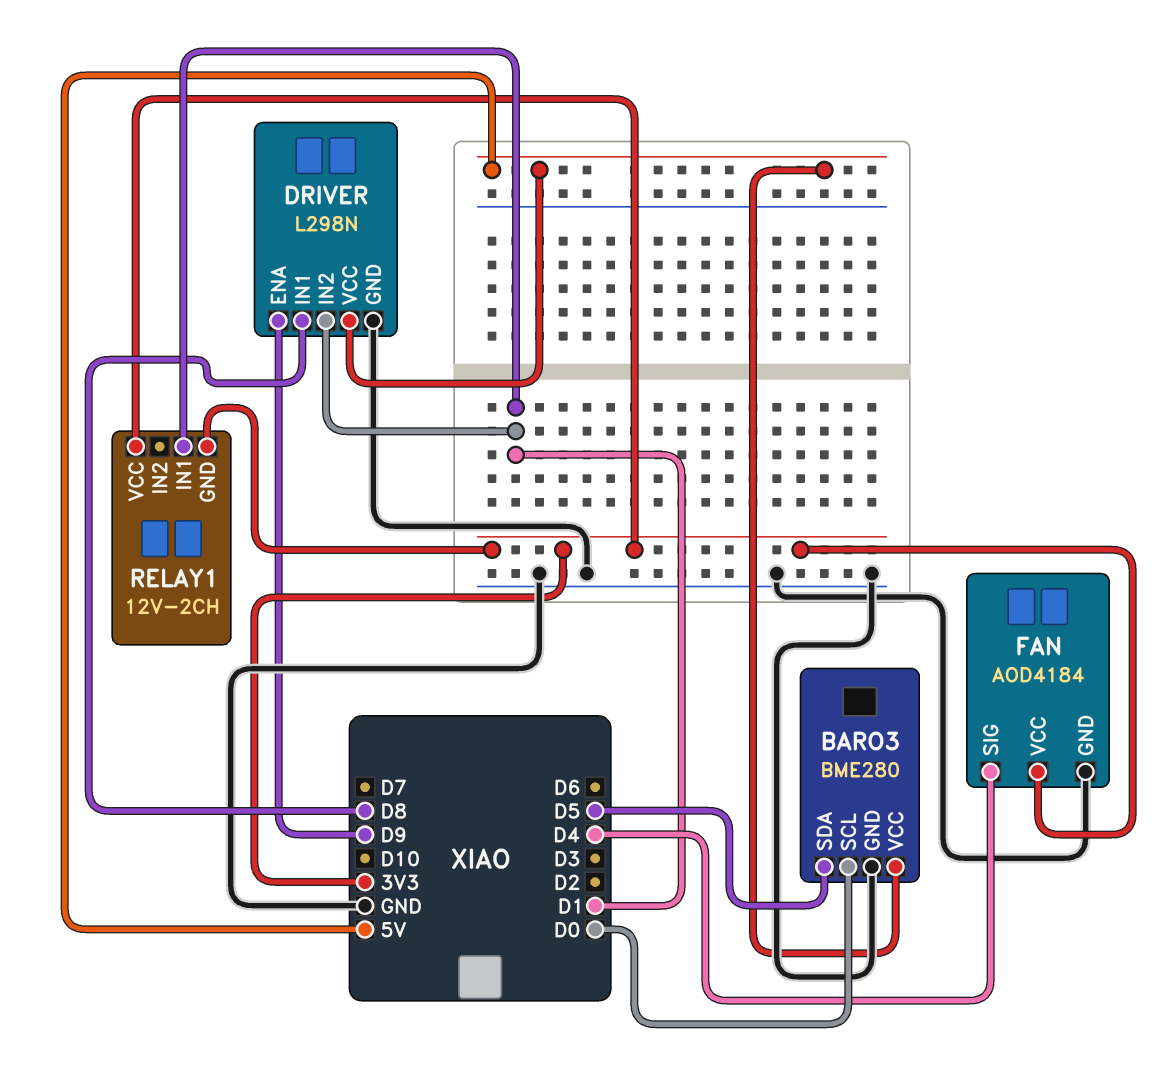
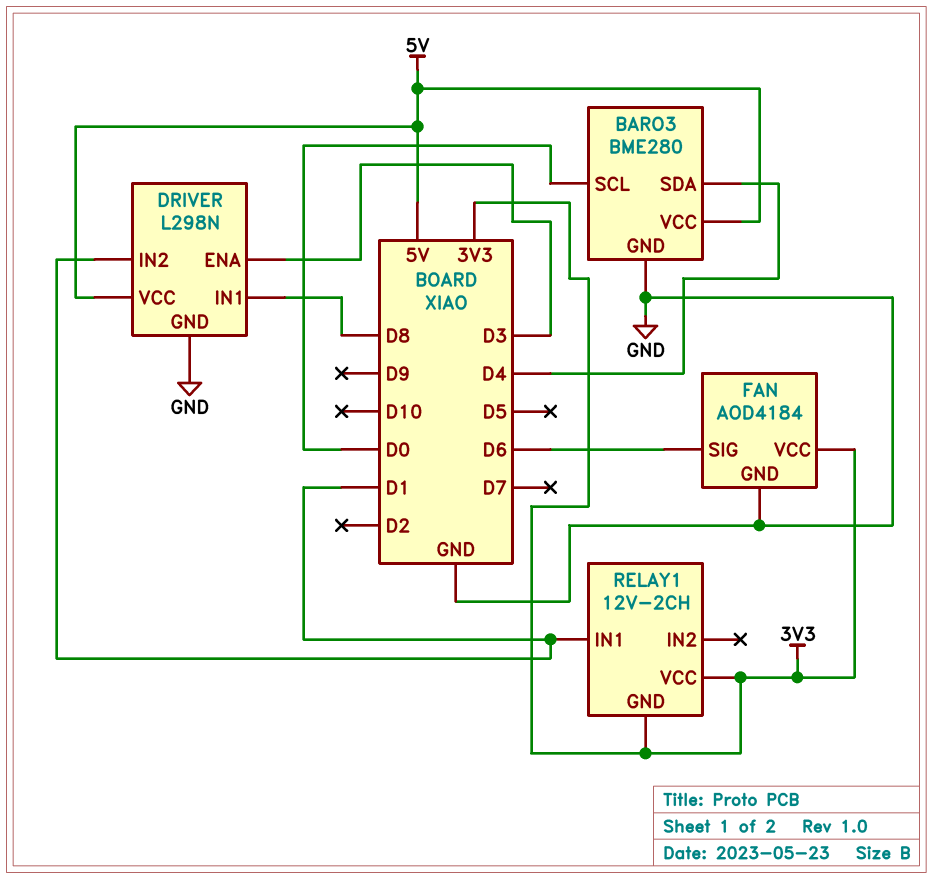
BARO3 pin SDA: D5 -> D4
DRIVER pin ENA: D9 -> D3
FAN pin SIG: D4 -> D6

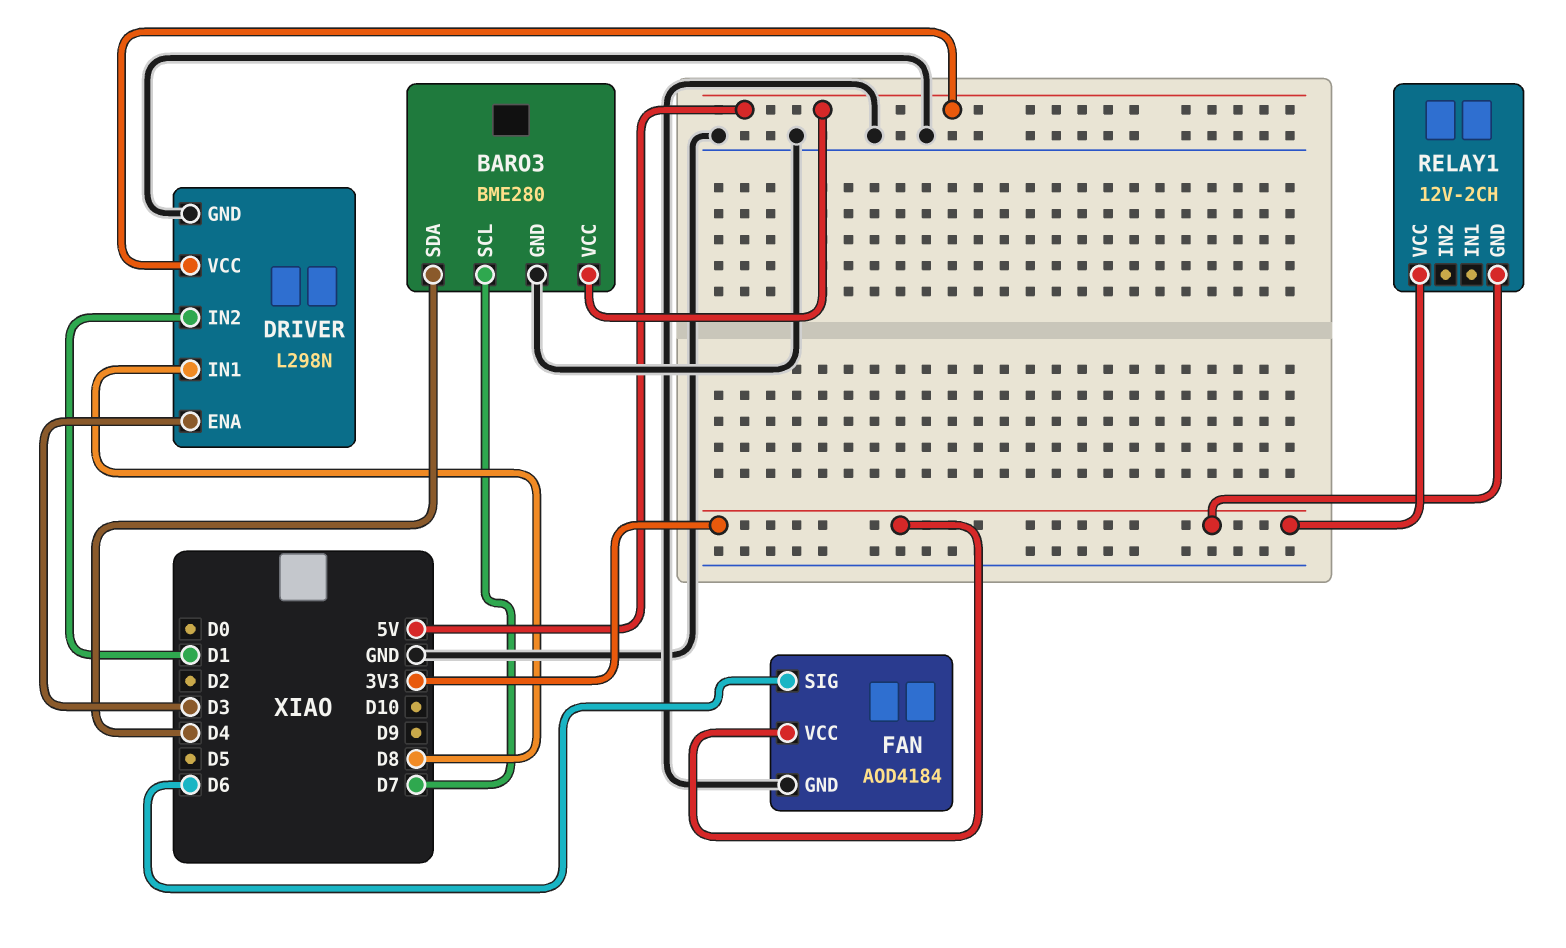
BARO3 pin SCL: D0 -> D7
RELAY1 pin IN1: D1 -> none

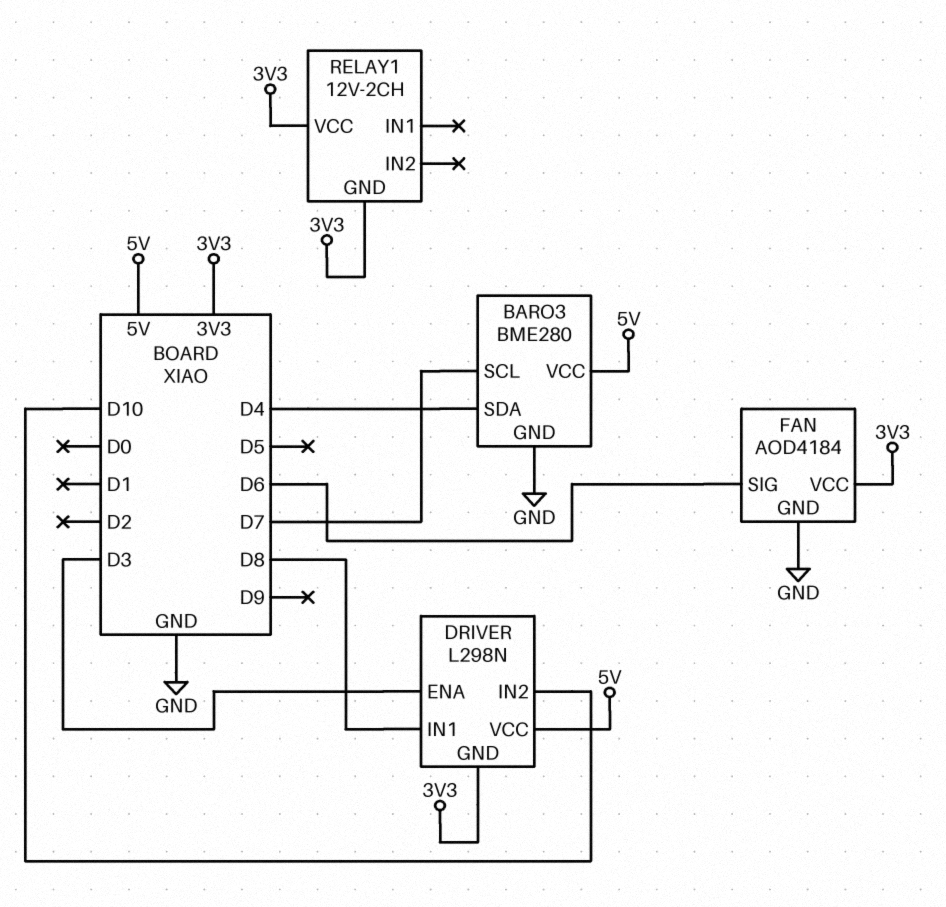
DRIVER pin GND: GND -> 3V3
DRIVER pin IN2: D1 -> D10

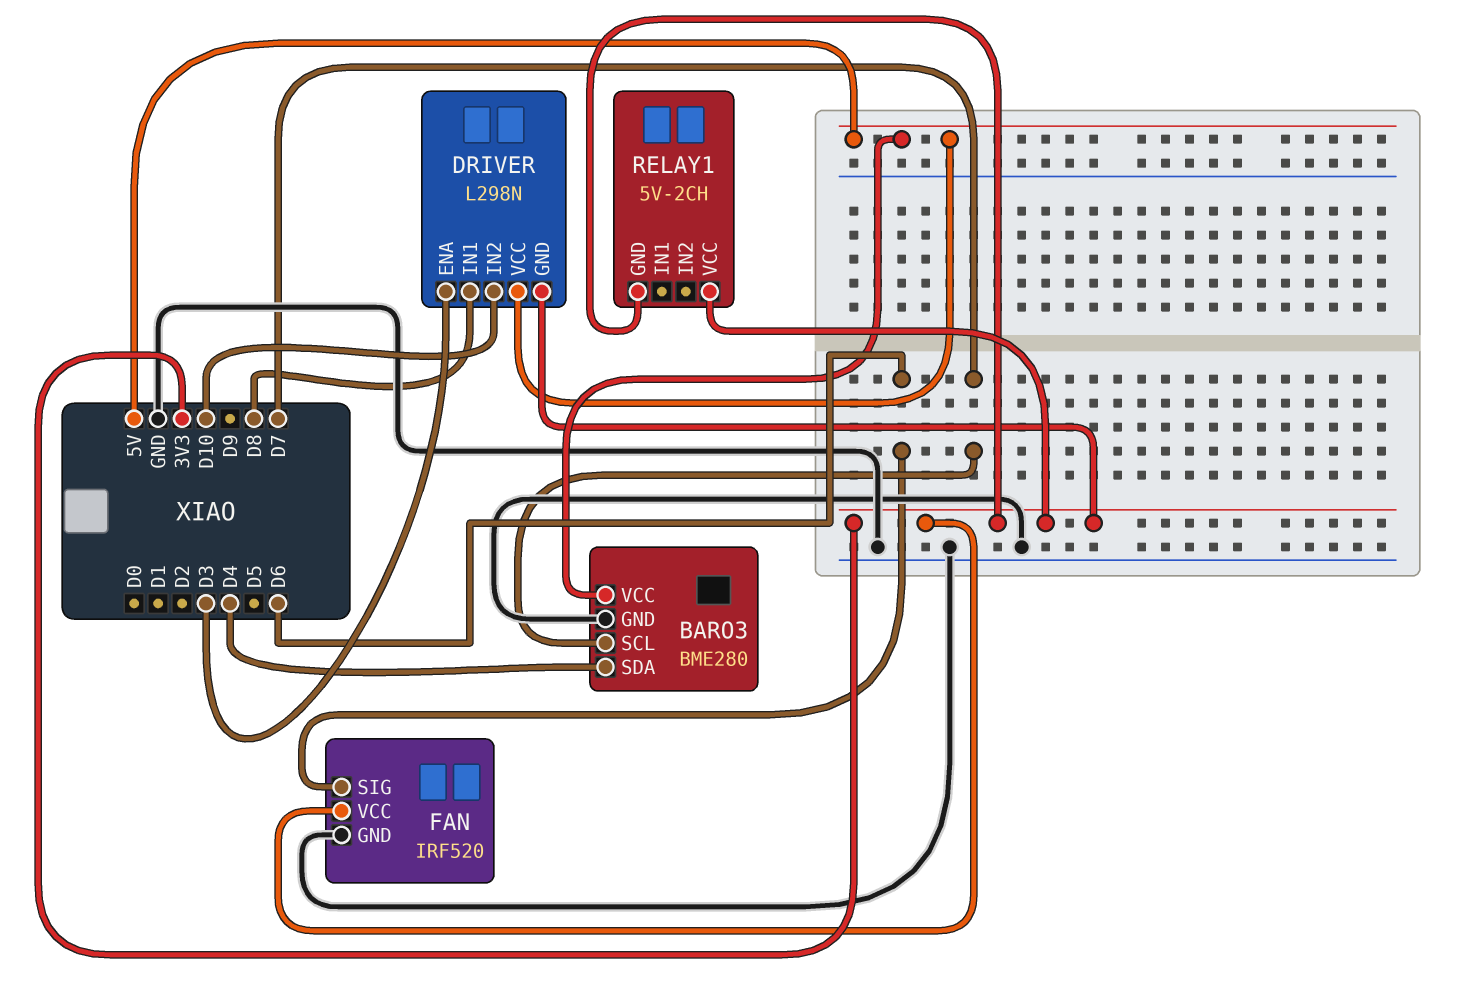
FAN: AOD4184 -> IRF520
RELAY1: 12V-2CH -> 5V-2CH

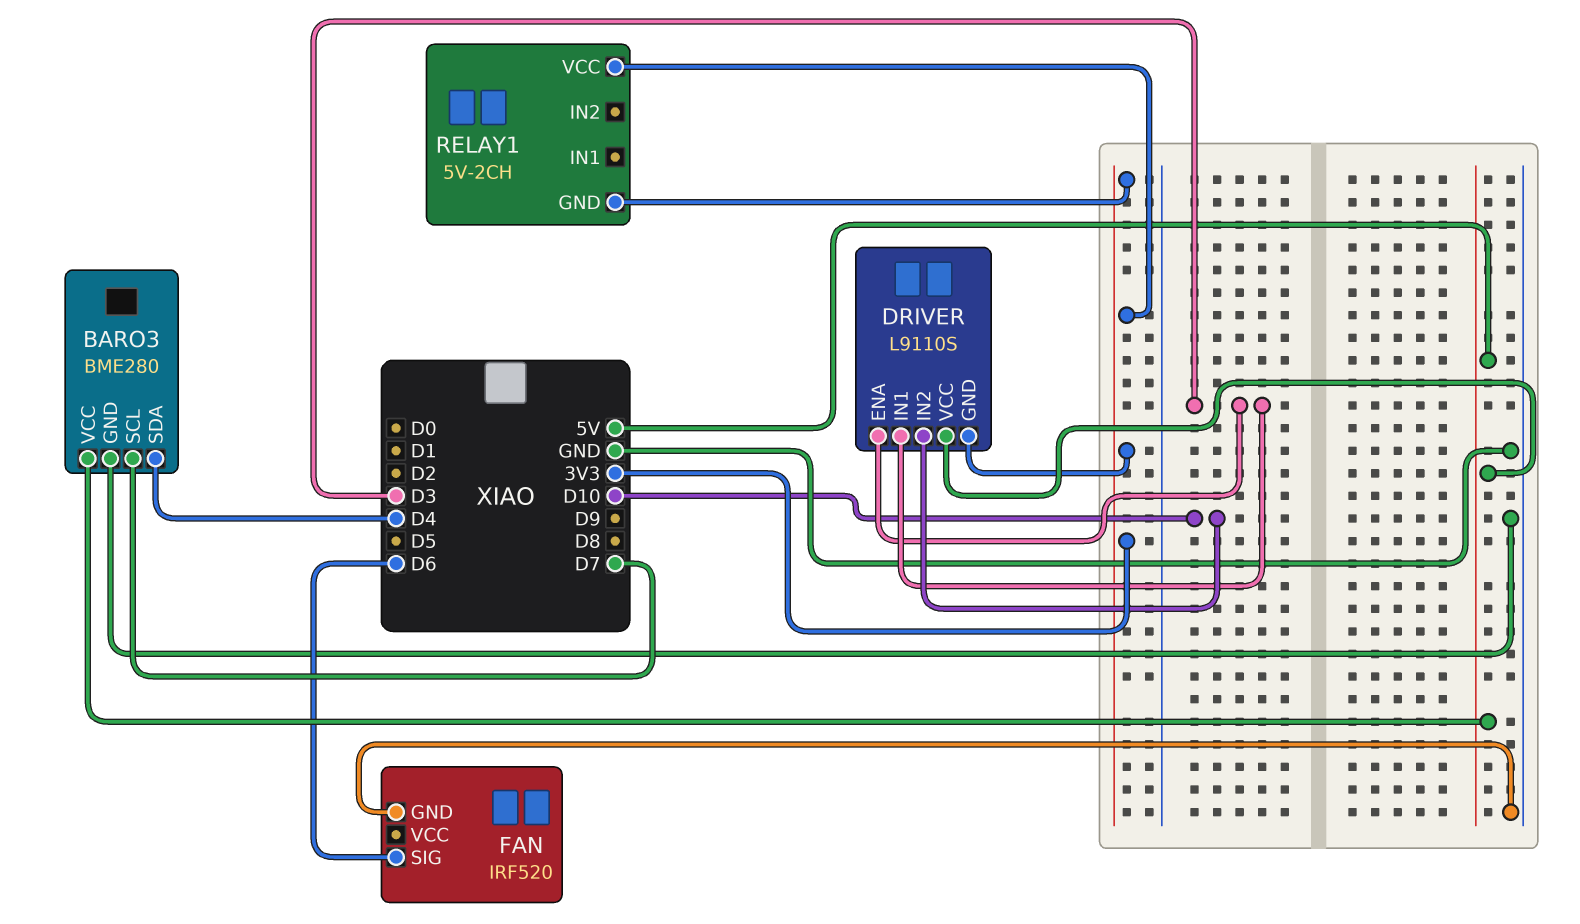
DRIVER: L298N -> L9110S
DRIVER pin IN1: D8 -> D3
FAN pin VCC: 3V3 -> none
++++++++++
Each entry above should be copied exactly. The pictures should not.

:: Problem solution ::
BARO3 pin SDA: D5 -> D4
DRIVER pin ENA: D9 -> D3
FAN pin SIG: D4 -> D6

BARO3 pin SCL: D0 -> D7
RELAY1 pin IN1: D1 -> none

DRIVER pin GND: GND -> 3V3
DRIVER pin IN2: D1 -> D10

FAN: AOD4184 -> IRF520
RELAY1: 12V-2CH -> 5V-2CH

DRIVER: L298N -> L9110S
DRIVER pin IN1: D8 -> D3
FAN pin VCC: 3V3 -> none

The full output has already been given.